* What needs to be done
List every line in the records that contains the string "appoggiatura". Case counts.

═══ Material for this task

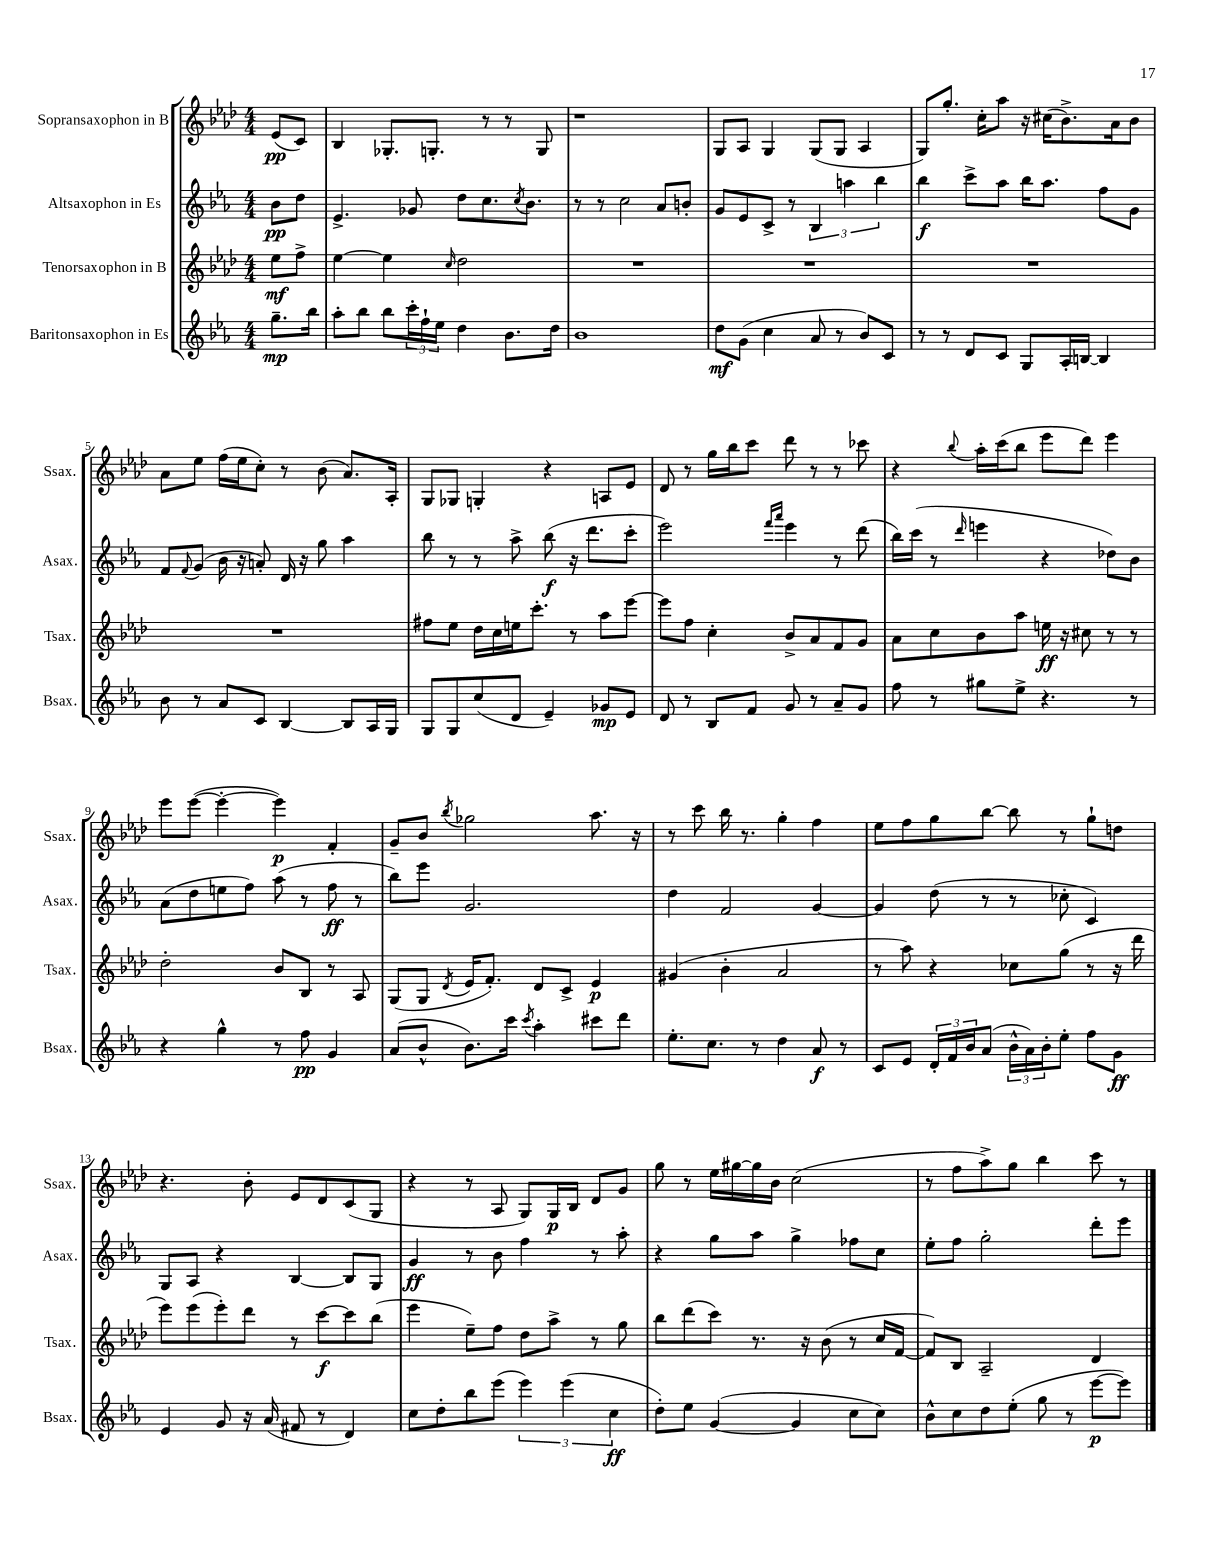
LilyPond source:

<<
\new StaffGroup <<
\new Staff = "s0" \with { instrumentName = "Sopransaxophon in B" shortInstrumentName = "Ssax." } {
    \clef treble \key aes \major \numericTimeSignature \time 4/4 \partial 4
    ees'8\pp( c'8) |
    bes4 ges8.-. g8.-. r8 r8 g8 |
    r1 |
    g8 aes8 g4 g8( g8 aes4 |
    g8) g''8.-. c''16-. aes''8 r16 cis''16( bes'8.->) aes'16 bes'8 |
    aes'8 ees''8 f''16( ees''16 c''8-.) r8 bes'8( aes'8.) aes16-. |
    g8 ges8 g4-. r4 a8 ees'8 |
    des'8 r8 g''16 bes''16 c'''8 des'''8 r8 r8 ces'''8 |
    r4 \appoggiatura { bes''8 } aes''16-. c'''16( bes''8 ees'''8 des'''8) ees'''4 |
    ees'''8 ees'''8~( ees'''4~-. ees'''4\p) f'4-. |
    g'8-- bes'8 \acciaccatura { bes''8 } ges''2 aes''8. r16 |
    r8 c'''8 bes''16 r8. g''4-. f''4 |
    ees''8 f''8 g''8 bes''8~ bes''8 r8 g''8-! d''8 |
    r4. bes'8-. ees'8 des'8 c'8( g8 |
    r4 r8 aes8 g8) g16\p bes16 des'8 g'8 |
    g''8 r8 ees''16 gis''16~ gis''16 bes'16 c''2( |
    r8 f''8 aes''8->) g''8 bes''4 c'''8 r8 \bar "|." |
}
\new Staff = "s1" \with { instrumentName = "Altsaxophon in Es" shortInstrumentName = "Asax." } {
    \clef treble \key ees \major \numericTimeSignature \time 4/4 \partial 4
    bes'8\pp d''8 |
    ees'4.-> ges'8 d''8 c''8. \acciaccatura { c''8 } bes'8. |
    r8 r8 c''2 aes'8 b'8-. |
    g'8 ees'8 c'8-> r8 \tuplet 3/2 { bes4 a''4 bes''4 } |
    bes''4\f c'''8-> aes''8 bes''16 aes''8. f''8 g'8 |
    f'8 \appoggiatura { f'8 } g'8( bes'16 r16 a'8-.) d'16 r16 g''8 aes''4 |
    bes''8 r8 r8 aes''8-> bes''8\f( r16 d'''8. c'''8-. |
    ees'''2) \grace { f'''16 aes'''16 } ees'''4 r8 d'''8( |
    bes''16) c'''16( r8 \grace { d'''16 } e'''4 r4 des''8) bes'8 |
    aes'8( d''8 e''8 f''8) aes''8( r8 f''8\ff r8 |
    bes''8) ees'''8 g'2. |
    d''4 f'2 g'4~ |
    g'4 d''8( r8 r8 ces''8-. c'4) |
    g8 aes8 r4 bes4~ bes8 g8 |
    g'4\ff r8 bes'8 f''4 r8 aes''8-. |
    r4 g''8 aes''8 g''4-> fes''8 c''8 |
    ees''8-. f''8 g''2-. d'''8-. ees'''8 \bar "|." |
}
\new Staff = "s2" \with { instrumentName = "Tenorsaxophon in B" shortInstrumentName = "Tsax." } {
    \clef treble \key aes \major \numericTimeSignature \time 4/4 \partial 4
    ees''8\mf f''8-> |
    ees''4~ ees''4 \grace { c''16 } des''2 |
    R1 |
    R1 |
    R1 |
    R1 |
    fis''8 ees''8 des''16 c''16 e''16 c'''8.-. r8 aes''8 ees'''8~ |
    ees'''8 f''8 c''4-. bes'8-> aes'8 f'8 g'8 |
    aes'8 c''8 bes'8 aes''8 e''16\ff r16 cis''8 r8 r8 |
    des''2-. bes'8 bes8 r8 aes8 |
    g8( g8 \acciaccatura { des'8 } ees'16 f'8.-.) des'8 c'8-> ees'4\p |
    gis'4( bes'4-. aes'2 |
    r8 aes''8) r4 ces''8 g''8( r8 r16 des'''16 |
    ees'''8) ees'''8( ees'''8-.) des'''8 r8 c'''8~\f c'''8 bes''8( |
    ees'''4 ees''8--) f''8 des''8 aes''8-> r8 g''8 |
    bes''8 des'''8( c'''8) r8. r16 bes'8( r8 c''16 f'16~ |
    f'8) bes8 aes2-- des'4 \bar "|." |
}
\new Staff = "s3" \with { instrumentName = "Baritonsaxophon in Es" shortInstrumentName = "Bsax." } {
    \clef treble \key ees \major \numericTimeSignature \time 4/4 \partial 4
    g''8.--\mp bes''16 |
    aes''8-. bes''8 bes''8 \tuplet 3/2 { c'''16-. f''16-! ees''16 } d''4 bes'8. d''16 |
    bes'1 |
    d''8\mf g'8( c''4 aes'8 r8 bes'8) c'8 |
    r8 r8 d'8 c'8 g8 aes16-. b16~ b4 |
    bes'8 r8 aes'8 c'8 bes4~ bes8 aes16 g16 |
    g8 g8 c''8( d'8 ees'4--) ges'8\mp ees'8 |
    d'8 r8 bes8 f'8 g'8 r8 aes'8-- g'8 |
    f''8 r8 gis''8 ees''8-> r4. r8 |
    r4 g''4-^ r8 f''8\pp g'4 |
    aes'8( bes'8-^ bes'8.) c'''16 \acciaccatura { c'''8 } aes''4-. cis'''8 d'''8 |
    ees''8.-. c''8. r8 d''4 aes'8\f r8 |
    c'8 ees'8 \tuplet 3/2 { d'16-. f'16 bes'16 } aes'8( \tuplet 3/2 { bes'16-^ aes'16) bes'16-. } ees''8-. f''8 g'8\ff |
    ees'4 g'8 r16 aes'16( fis'8 r8 d'4) |
    c''8 d''8-. bes''8 ees'''8( \tuplet 3/2 { ees'''4) ees'''4( c''4\ff } |
    d''8-.) ees''8 g'4~( g'4 c''8 c''8) |
    bes'8-^ c''8 d''8 ees''8-.( g''8 r8 ees'''8~\p ees'''8) \bar "|." |
}
>>
>>
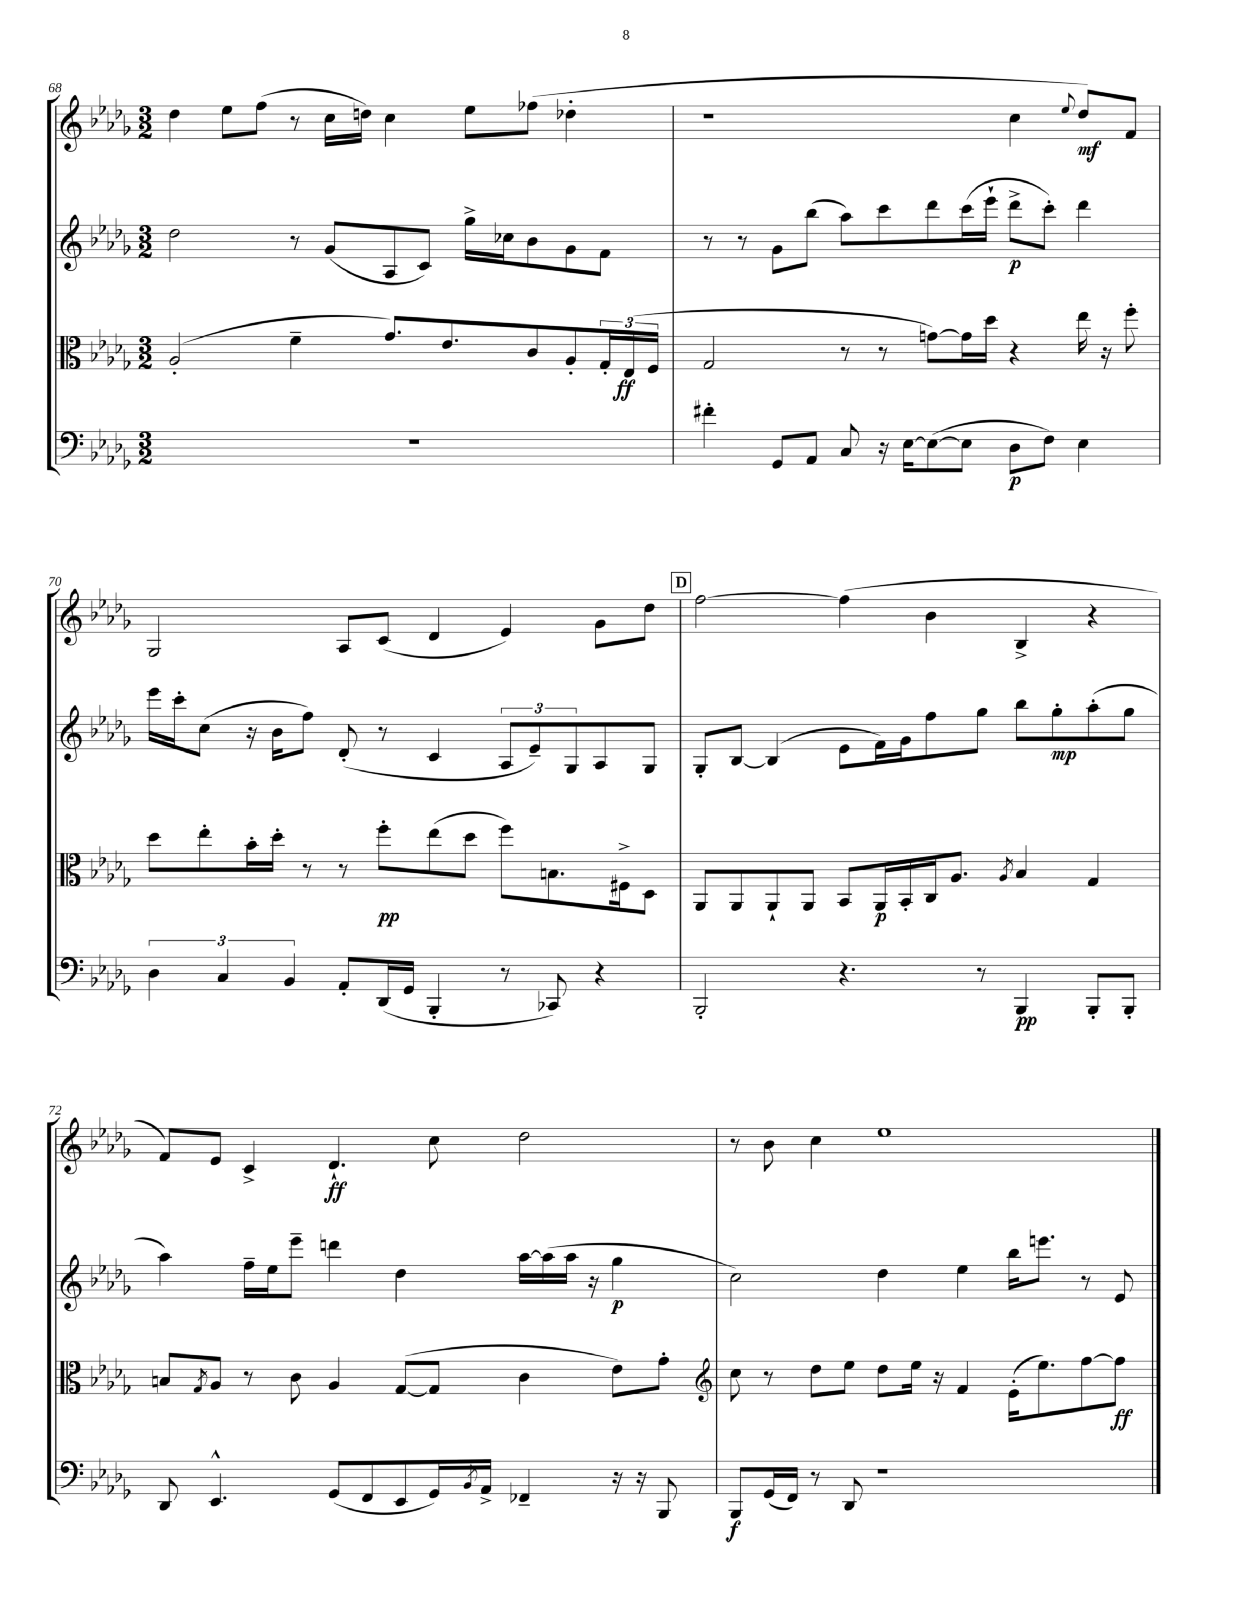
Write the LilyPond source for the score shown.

<<
\new StaffGroup <<
\new Staff = "s0" {
    \clef treble \key des \major \numericTimeSignature \time 3/2
    des''4 ees''8 f''8( r8 c''16 d''16) c''4 ees''8 fes''8( des''4-. |
    r1 c''4 \appoggiatura { ees''8 } des''8\mf) f'8 |
    ges2 aes8 c'8( des'4 ees'4) ges'8 des''8 |
    \mark \markup { \box "D" } f''2~ f''4( bes'4 bes4-> r4 |
    f'8) ees'8 c'4-> des'4.-!\ff c''8 des''2 |
    r8 bes'8 c''4 ees''1 \bar "|." |
}
\new Staff = "s1" {
    \clef treble \key des \major \numericTimeSignature \time 3/2
    des''2 r8 ges'8( aes8 c'8) ges''16-> ces''16 bes'8 ges'8 f'8 |
    r8 r8 ges'8 bes''8( aes''8) c'''8 des'''8 c'''16( ees'''16-! des'''8->\p c'''8-.) des'''4 |
    ees'''16 c'''16-. c''8( r16 bes'16 f''8) des'8-.( r8 c'4 \tuplet 3/2 { aes8 ees'8--) ges8 } aes8 ges8 |
    \mark \markup { \box "D" } ges8-. bes8~ bes4( ees'8 f'16) ges'16 f''8 ges''8 bes''8 ges''8-.\mp aes''8-.( ges''8 |
    aes''4) f''16-- ees''16 ees'''8-- d'''4 des''4 aes''16~ aes''16( aes''16 r16 ges''4\p |
    c''2) des''4 ees''4 bes''16 e'''8. r8 ees'8 \bar "|." |
}
\new Staff = "s2" {
    \clef alto \key des \major \numericTimeSignature \time 3/2
    aes2-.( f'4-- ges'8.) ees'8. c'8 aes8-. \tuplet 3/2 { ges16-. ees16\ff( f16 } |
    ges2 r8 r8 g'8~) g'16 des''16 r4 ees''16 r16 f''8-. |
    des''8 ees''8-. bes'16-. des''16-. r8 r8 f''8-.\pp ees''8( des''8 f''8) b8. fis16-> des8 |
    \mark \markup { \box "D" } aes,8 aes,8 aes,8-! aes,8 bes,8 aes,16\p bes,16-. c16 aes8. \acciaccatura { aes8 } bes4 ges4 |
    b8 \acciaccatura { ges8 } aes8 r8 c'8 aes4 ges8~( ges8 c'4 ees'8) ges'8-. |
    \clef treble c''8 r8 des''8 ees''8 des''8 ees''16 r16 f'4 ees'16-.( ees''8.) f''8~ f''8\ff \bar "|." |
}
\new Staff = "s3" {
    \clef bass \key des \major \numericTimeSignature \time 3/2
    R1. |
    fis'4-. ges,8 aes,8 c8 r16 ees16~ ees8~( ees8 des8\p f8) ees4 |
    \tuplet 3/2 { des4 c4 bes,4 } aes,8-. des,16( ges,16 bes,,4-. r8 ces,8) r4 |
    \mark \markup { \box "D" } bes,,2-. r4. r8 bes,,4\pp bes,,8-. bes,,8-. |
    des,8 ees,4.-^ ges,8( f,8 ees,8 ges,16) \acciaccatura { bes,8 } aes,16-> fes,4-- r16 r16 bes,,8 |
    bes,,8\f ges,16( f,16) r8 des,8 r1 \bar "|." |
}
>>
>>
\layout { \context { \Score currentBarNumber = #68 } }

══════

* Answer in full
    r4 \appoggiatura { bes''8 } aes''16-. c'''16( bes''8 ees'''8 des'''8) ees'''4 |
    f'8 \appoggiatura { f'8 } g'8( bes'16 r16 a'8-.) d'16 r16 g''8 aes''4 |
    r1 c''4 \appoggiatura { ees''8 } des''8\mf) f'8 |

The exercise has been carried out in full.